— ASSIGNMENT —
The reply should contain the full listing exactly as written and no pictures at all.

──────── EXERCISE DATA

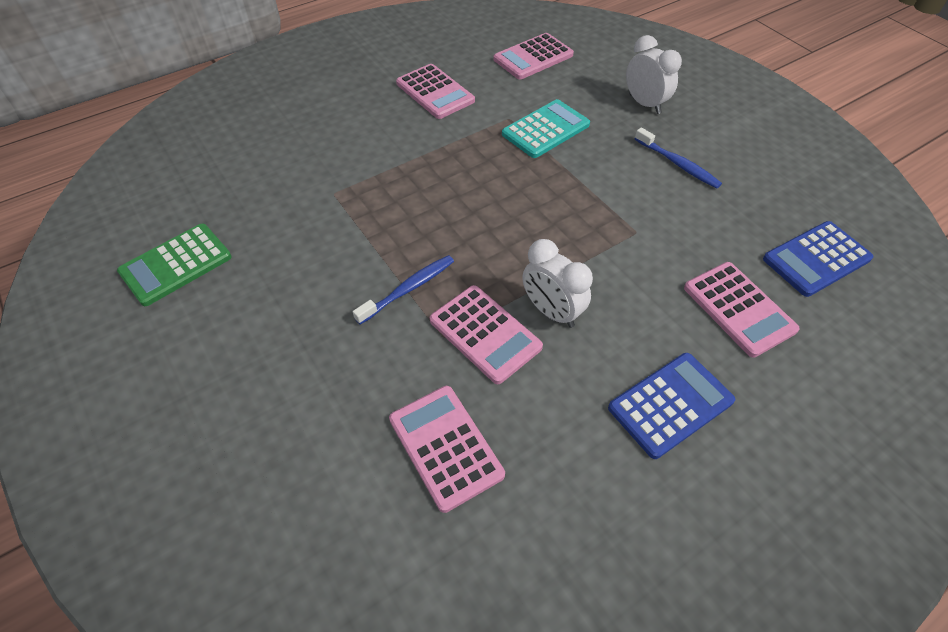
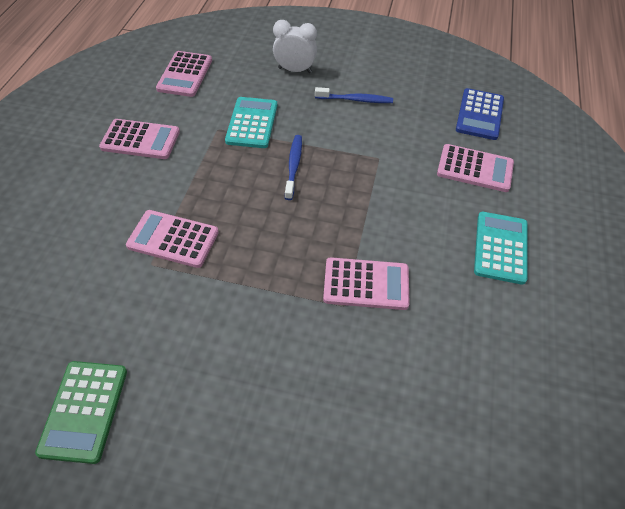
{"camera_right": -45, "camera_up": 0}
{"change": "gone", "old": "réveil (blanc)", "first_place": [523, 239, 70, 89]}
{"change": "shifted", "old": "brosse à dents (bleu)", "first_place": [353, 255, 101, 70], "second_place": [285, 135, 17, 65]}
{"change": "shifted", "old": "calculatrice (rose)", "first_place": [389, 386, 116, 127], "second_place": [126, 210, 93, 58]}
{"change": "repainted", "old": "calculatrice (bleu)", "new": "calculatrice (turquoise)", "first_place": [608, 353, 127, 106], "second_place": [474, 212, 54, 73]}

────────────────

— RESULT BELOW —
{"camera_right": -45, "camera_up": 0}
{"change": "gone", "old": "réveil (blanc)", "first_place": [523, 239, 70, 89]}
{"change": "shifted", "old": "brosse à dents (bleu)", "first_place": [353, 255, 101, 70], "second_place": [285, 135, 17, 65]}
{"change": "shifted", "old": "calculatrice (rose)", "first_place": [389, 386, 116, 127], "second_place": [126, 210, 93, 58]}
{"change": "repainted", "old": "calculatrice (bleu)", "new": "calculatrice (turquoise)", "first_place": [608, 353, 127, 106], "second_place": [474, 212, 54, 73]}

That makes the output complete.